'''

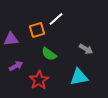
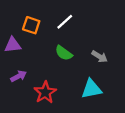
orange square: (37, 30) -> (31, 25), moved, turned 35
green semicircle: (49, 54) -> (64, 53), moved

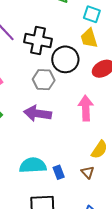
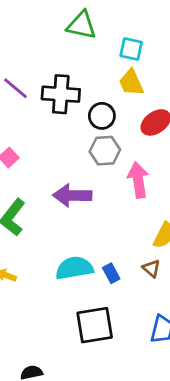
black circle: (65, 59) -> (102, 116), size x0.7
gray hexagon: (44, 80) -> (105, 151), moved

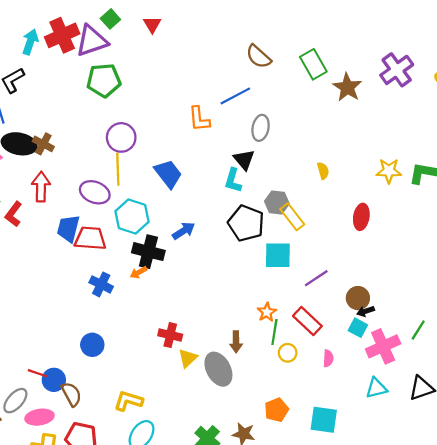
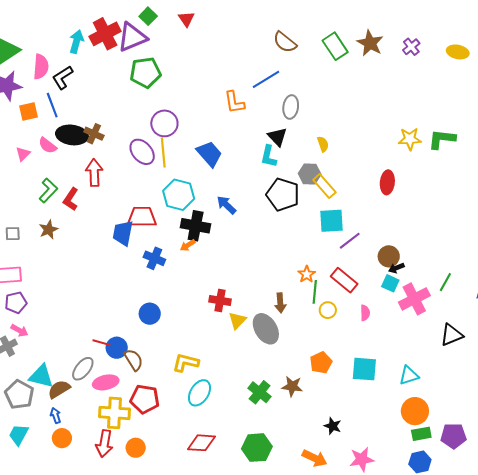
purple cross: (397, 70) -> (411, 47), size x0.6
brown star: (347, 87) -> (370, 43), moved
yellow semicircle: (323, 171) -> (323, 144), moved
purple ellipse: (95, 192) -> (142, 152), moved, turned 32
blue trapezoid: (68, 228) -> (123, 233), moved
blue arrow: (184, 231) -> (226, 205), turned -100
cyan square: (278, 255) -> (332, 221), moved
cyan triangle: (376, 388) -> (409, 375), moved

'''

## Task prompt
Everything from the line containing "gray hexagon: (44, 80) -> (105, 151), moved" through the last line of the entries must be repeated verbatim, except pictures.

## Response for this exercise
gray hexagon: (44, 80) -> (105, 151), moved

purple cross: (397, 70) -> (411, 47), size x0.6
brown star: (347, 87) -> (370, 43), moved
yellow semicircle: (323, 171) -> (323, 144), moved
purple ellipse: (95, 192) -> (142, 152), moved, turned 32
blue trapezoid: (68, 228) -> (123, 233), moved
blue arrow: (184, 231) -> (226, 205), turned -100
cyan square: (278, 255) -> (332, 221), moved
cyan triangle: (376, 388) -> (409, 375), moved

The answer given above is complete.